*** Opening Records provided ***

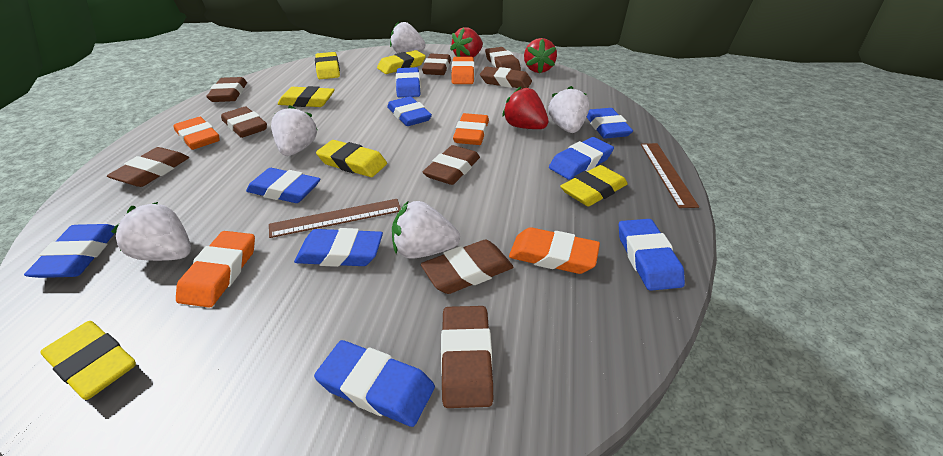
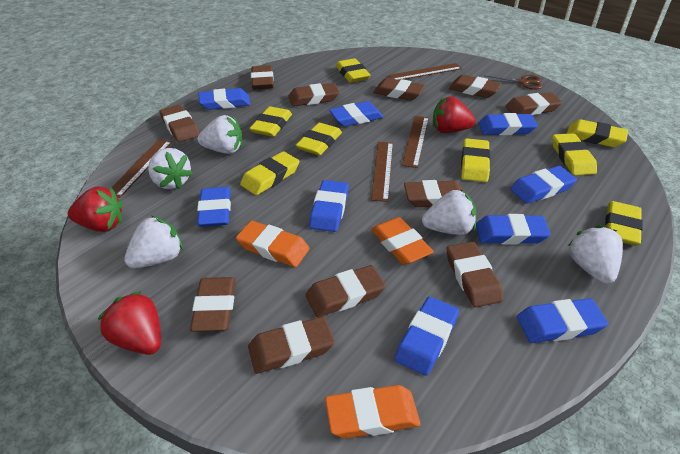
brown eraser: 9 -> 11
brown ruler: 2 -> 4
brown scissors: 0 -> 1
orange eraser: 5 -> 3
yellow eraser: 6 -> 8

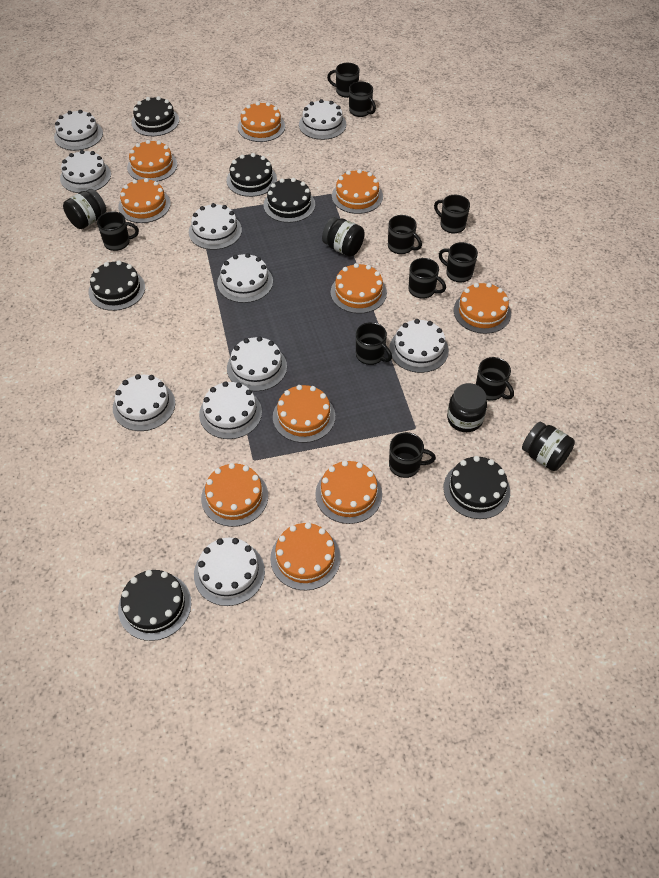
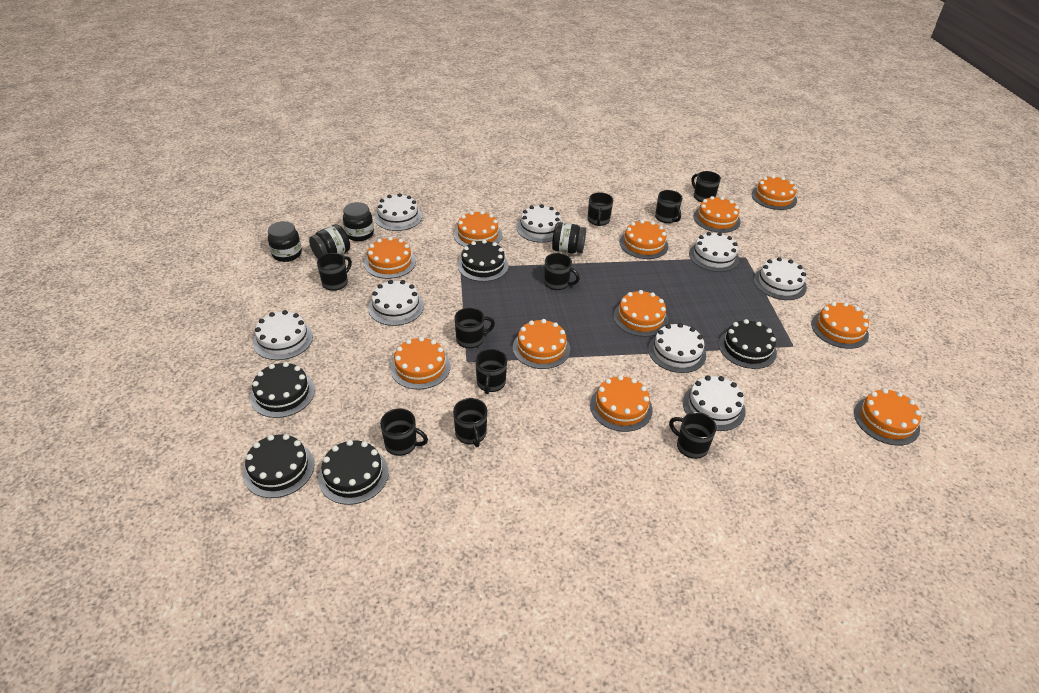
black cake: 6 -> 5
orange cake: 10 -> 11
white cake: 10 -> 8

*** Closing Records provided ***

What you need to do: Copy every record exactly, but skip the pictures.

Written solution:
brown eraser: 9 -> 11
brown ruler: 2 -> 4
brown scissors: 0 -> 1
orange eraser: 5 -> 3
yellow eraser: 6 -> 8

black cake: 6 -> 5
orange cake: 10 -> 11
white cake: 10 -> 8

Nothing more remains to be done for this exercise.